# Exercise inputs:
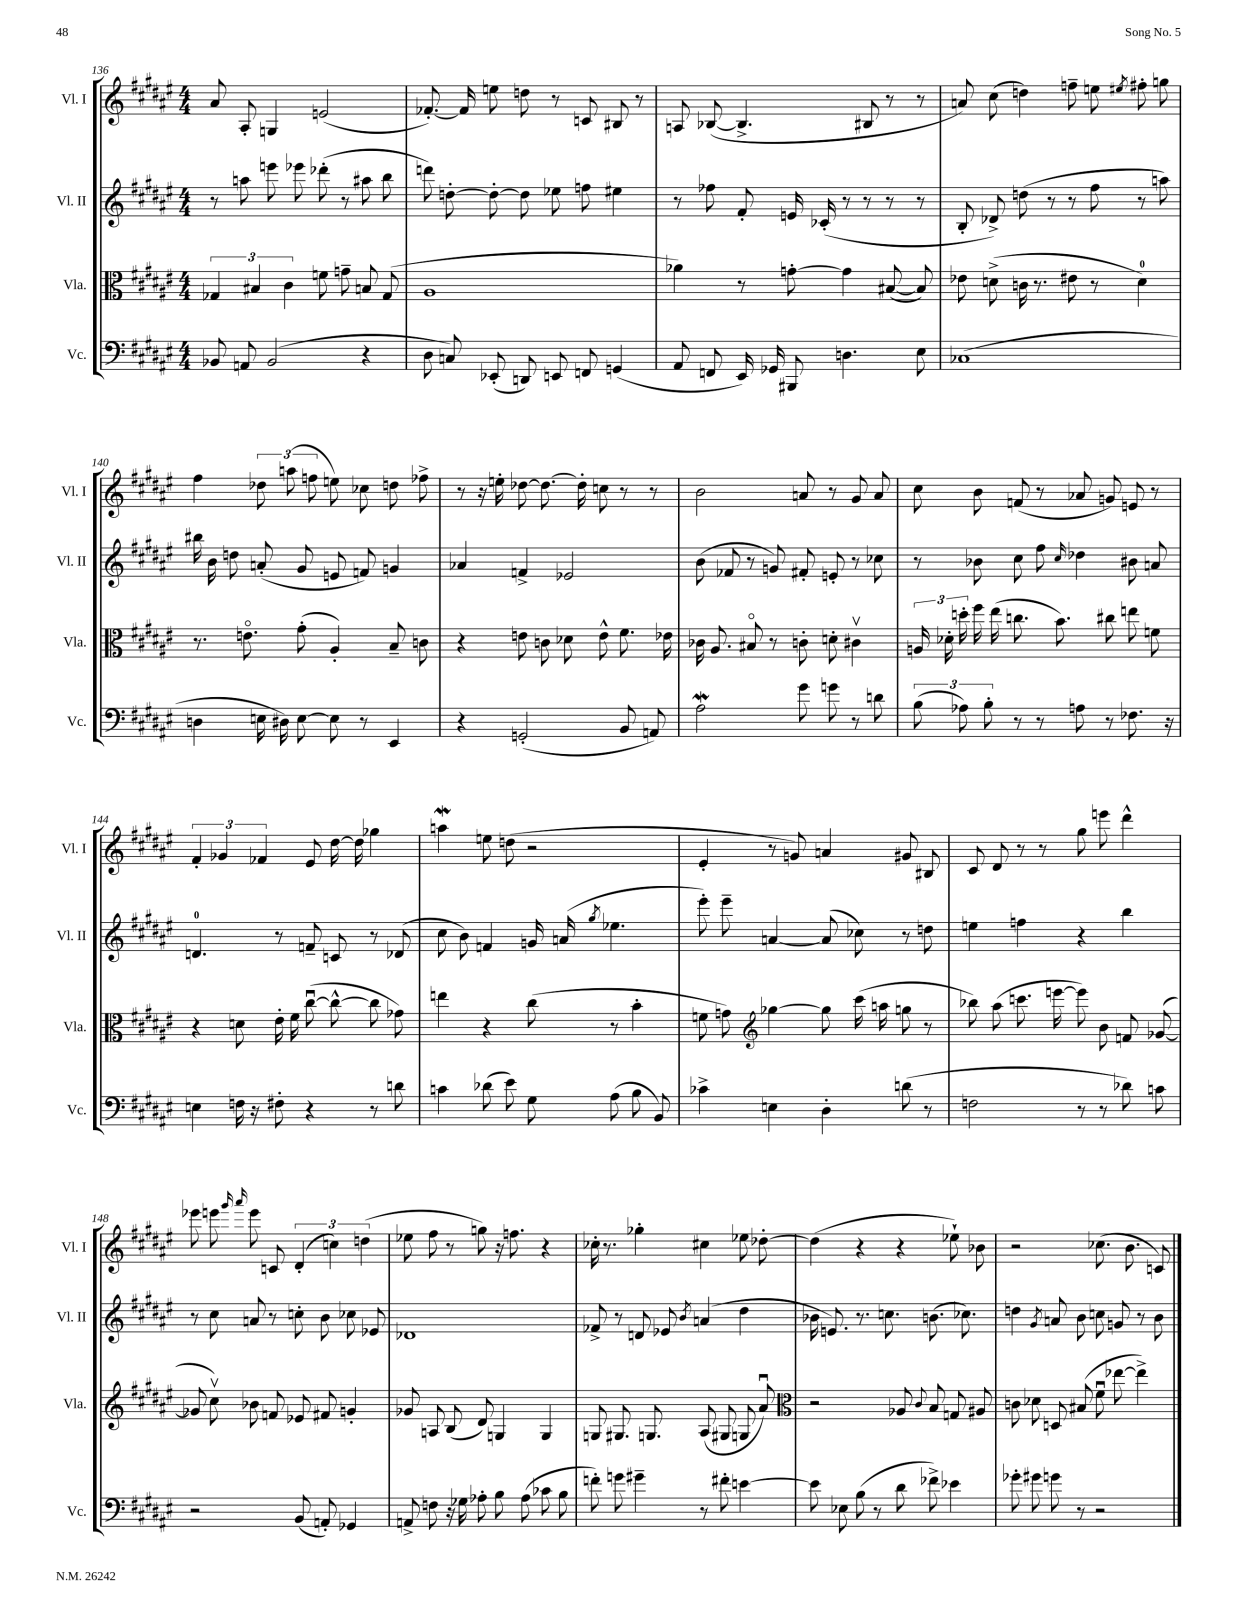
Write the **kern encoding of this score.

**kern	**kern	**kern	**kern
*part4	*part3	*part2	*part1
*staff4	*staff3	*staff2	*staff1
*I"Vc.	*I"Vla.	*I"Vl. II	*I"Vl. I
*I'Vc.	*I'Vla.	*I'Vl. II	*I'Vl. I
*clefF4	*clefC3	*clefG2	*clefG2
*k[f#c#g#d#a#e#]	*k[f#c#g#d#a#e#]	*k[f#c#g#d#a#e#]	*k[f#c#g#d#a#e#]
*M4/4	*M4/4	*M4/4	*M4/4
=136	=136	=136	=136
8BB-X/	6G-X/	8r	8a#/
8AAn/	.	8aan\	8A#'/
.	6B#X/	.	.
(2BB-/	.	8eeen\	4Gn/
.	6c#\	.	.
.	.	8eee-X\	.
.	8fn\	(8ddd-X'\	(2en/
.	8gn~\	8r	.
4r	8Bn/	8aa#X\	.
.	(8G-/	8bb\	.
=137	=137	=137	=137
8D#\	1A#	8dddn\)	[8.f-X'/)
8Cn/)	.	[8ddn'\	.
.	.	.	16f-/]
(8EE-X'/	.	8dd'\_	8een\
8DDn/)	.	8dd\]	8ddn\
8EEn/	.	8ee-X\	8r
8FFn/	.	8ffn\	8cn/
(4GGn/	.	4ee#X\	8B#X/
.	.	.	8r
=138	=138	=138	=138
8AA#/	4a-X\)	8r	8An/
8FFn/	.	8ff-X\	([8B-X/
16EE#/)	8r	8f#'/	4.B-^/]
16GG-X/	.	.	.
8BBB#X/	[8gn'\	16en/	.
.	.	(16c-X'/	.
4.Dn\	4g\]	8r	.
.	.	8r	8B#X/
.	([8B#X/	8r	8r
8E#\	8B#/])	8r	8r
=139	=139	=139	=139
(1C-X	8e-X\	8B'/	8an/)
.	(8dn^\	8d-X^/)	(8cc#\
.	16cn\	(8ddn\	4ddn\)
.	8.r	.	.
.	.	8r	.
.	8e#X\	8r	8ffn~\
.	8r	8ff#\	8een\
.	.	.	8qee#X/
.	4d\)	8r	8ff#X'\
.	.	8aan\)	8ggn\
!!LO:LB:g=z
=140	=140	=140	=140
4Dn\	8.r	16bb#X\	4ff#\
.	.	16b\	.
.	.	8ddn\	.
.	8.en\	.	.
16En\	.	(8an'/	12dd-X\
16D#X\)	.	.	.
.	.	.	(12aan\
[8E\	(8g#'\	8g#/	.
.	.	.	12ffn\
8E\]	4A#'/)	8en/	8een\)
8r	.	8fn/)	8cc-X\
4EE#/	8B~/	4gn/	8ddn\
.	8cn\	.	8ff-X^\
=141	=141	=141	=141
4r	4r	4a-X/	8r
.	.	.	16r
.	.	.	16een'\
(2GGn'/	8en\	4fn^/	[8dd-X\
.	8cn\	.	8.dd-\_
.	8d-X\	2e-X/	.
.	.	.	16dd-'\]
.	8e^^\	.	8ccn\
8BB/	8.f#\	.	8r
8AAn/)	.	.	8r
.	16e-X\	.	.
=142	=142	=142	=142
2A#W\	16c-X\	(8b\	2b\
.	8.A#/	.	.
.	.	8f-X/	.
.	8B#X/	8r	.
.	8r	8gn/)	.
8g#\	8cn'\	8f#X'/	8an/
8gn\	8dn'\	8en'/	8r
8r	4c#Xv\	8r	8g#/
8dn\	.	8cc-X\	8a/
=143	=143	=143	=143
(12B\	24An/	8r	8cc#\
.	24d-X'\	.	.
12A-X\)	24ddn'\	.	.
.	16ff#\	8b-X\	8b\
12B'\	.	.	.
.	(16ee#\	.	.
8r	8.ccn\	8cc#\	(8fn/
8r	.	8ff#\	8r
.	8.b\)	.	.
.	.	16qqcc#/	.
8An\	.	4dd-X\	8a-X/
8r	8cc#X\	.	8gn/)
8.F-X\	8een\	8b#X\	8en/
.	8fn\	8an/	8r
16r	.	.	.
!!LO:LB:g=z
=144	=144	=144	=144
4En\	4r	4.dn/	6f#'/
.	.	.	6g-X/
16Fn\	8dn\	.	.
16r	.	.	.
.	.	.	6f-X/
8F#X'\	16e#'\	8r	.
.	16f#\	.	.
4r	([8cc#u\	8fn~/	8e#/
.	8cc#^^\_	8cn/	[16dd#\
.	.	.	16dd#\]
8r	8cc#\]	8r	4gg-X\
8dn\	8g-X\)	(8d-X/	.
=145	=145	=145	=145
4cn\	4een\	8cc#\	4aanw\
.	.	8b\)	.
(8d-X\	4r	4fn/	8een\
8e#\)	.	.	(8ddn\
8G#\	(8cc#\	16gn/	2r
.	.	(16an/	.
.	.	8qgg#/	.
(8A#\	8r	4.ee-X\	.
8B\	4b'\	.	.
8BB/)	.	.	.
=146	=146	=146	=146
4c-X^\	8fn\	8eee#'\)	4e#'/
.	8gn\)	8eee#~\	.
*	*clefG2	*	*
4En\	[4gg-X\	[4an/	8r
.	.	.	8gn/)
4D#'\	8gg-\]	(8a/]	4an/
.	(16ccc#\	8cc-X\)	.
.	16aan\	.	.
(8dn\	8ggn\	8r	8g#X/
8r	8r	8ddn\	8B#X/
=147	=147	=147	=147
2Fn\	8bb-X\)	4een\	8c#/
.	(8aa#\	.	8d#/
.	8.cccn\	4ffn\	8r
.	.	.	8r
.	[16eeen\	.	.
8r	8eee\])	4r	8gg#\
8r	8b\	.	8eeen\
8d-X\)	8fn/	4bb\	4ddd#^^\
8cn\	([8g-X/	.	.
!!LO:LB:g=z
=148	=148	=148	=148
2r	8g-X/]	8r	8eee-X\
.	8cc#v\)	8cc#\	8eeen\
.	.	.	16qqggg#/
.	.	.	16qqaaa#/
.	8b-X\	8an/	8eee\
.	8fn/	8r	8cn/
(8BB/	8e-X/	8ccn'\	(6d#'/
8AAn'/)	8f#X/	8b\	.
.	.	.	6ccn\)
4GG-X/	4gn'/	8cc-X\	.
.	.	.	(6ddn\
.	.	8e-X/	.
=149	=149	=149	=149
8AAn^/	8g-X/	1d-X	8ee-X\
8Fn\	8An/	.	8ff#\
16r	(8B/	.	8r
16G-X\	.	.	.
8A-X'\	8d#/)	.	8ggn\)
8B\	4Gn/	.	16r
.	.	.	8.ffn\
(8A-\	.	.	.
8c-X\	4G/	.	4r
8B\	.	.	.
=150	=150	=150	=150
8fn'\)	8Gn/	8f-X^/	16cc-X'\
.	.	.	8.r
8gn\	8.G#X/	8r	.
4g#X~\	.	8dn/	4gg-X'\
.	8.Gn/	.	.
.	.	8e-X/	.
.	.	8qb/	.
8r	(8A#/	(4an/	4cc#X\
8f#X'\	8G#X/	.	.
[4en\	8Gn/	4dd#\	8ee-X\
.	8a#u/)	.	[8dd-X'\
=151	=151	=151	=151
*	*clefC3	*	*
8e\]	2r	16b-X\	(4dd-\]
.	.	8.en/)	.
8E-X\	.	.	.
(8B\	.	8.r	4r
8r	.	.	.
.	.	8.ccn\	.
8d#\	8A-X/	.	4r
.	8qqc#/	.	.
8f-X^\)	8B/	(8.bn\	.
4e-X\	8Gn/	.	8ee-X`\)
.	.	8.cc-X\)	.
.	8A#X/	.	8b-X\
=152	=152	=152	=152
8g-X'\	8cn\	4ddn\	2r
8g#X\	8d-X\	.	.
.	.	8qg#/	.
8gn\	8Dn/	8an/	.
8r	(8B#X/	8b\	.
2r	8f#u\	8ccn\	(8.cc-X\
.	[8ee-X\	8gn/	.
.	.	.	8.b\
.	4ee-^\])	8r	.
.	.	8b\	8cn/)
==	==	==	==
*-	*-	*-	*-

# Requirement:
Please count the lines in the material above that contain the string "kern", and reply with only that number.

# Final result:
2